Word for word, copy every line of the data.

*** Block opens ***

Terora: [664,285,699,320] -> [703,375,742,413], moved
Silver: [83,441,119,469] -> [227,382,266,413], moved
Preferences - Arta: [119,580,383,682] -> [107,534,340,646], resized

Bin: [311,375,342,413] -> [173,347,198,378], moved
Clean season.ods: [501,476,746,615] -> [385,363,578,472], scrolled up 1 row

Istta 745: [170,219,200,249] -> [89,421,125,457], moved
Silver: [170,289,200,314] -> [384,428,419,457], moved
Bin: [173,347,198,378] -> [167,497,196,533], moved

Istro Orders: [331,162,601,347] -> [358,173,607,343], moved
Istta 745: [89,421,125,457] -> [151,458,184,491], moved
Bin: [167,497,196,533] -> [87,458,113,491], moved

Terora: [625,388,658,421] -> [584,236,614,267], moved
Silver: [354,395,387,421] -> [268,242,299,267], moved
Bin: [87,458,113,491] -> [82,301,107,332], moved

*** Block closes ***

§ EXERCISE SOLUTION:
Terora: [664,285,699,320] -> [703,375,742,413], moved
Silver: [83,441,119,469] -> [227,382,266,413], moved
Preferences - Arta: [119,580,383,682] -> [107,534,340,646], resized

Bin: [311,375,342,413] -> [173,347,198,378], moved
Clean season.ods: [501,476,746,615] -> [385,363,578,472], scrolled up 1 row

Istta 745: [170,219,200,249] -> [89,421,125,457], moved
Silver: [170,289,200,314] -> [384,428,419,457], moved
Bin: [173,347,198,378] -> [167,497,196,533], moved

Istro Orders: [331,162,601,347] -> [358,173,607,343], moved
Istta 745: [89,421,125,457] -> [151,458,184,491], moved
Bin: [167,497,196,533] -> [87,458,113,491], moved

Terora: [625,388,658,421] -> [584,236,614,267], moved
Silver: [354,395,387,421] -> [268,242,299,267], moved
Bin: [87,458,113,491] -> [82,301,107,332], moved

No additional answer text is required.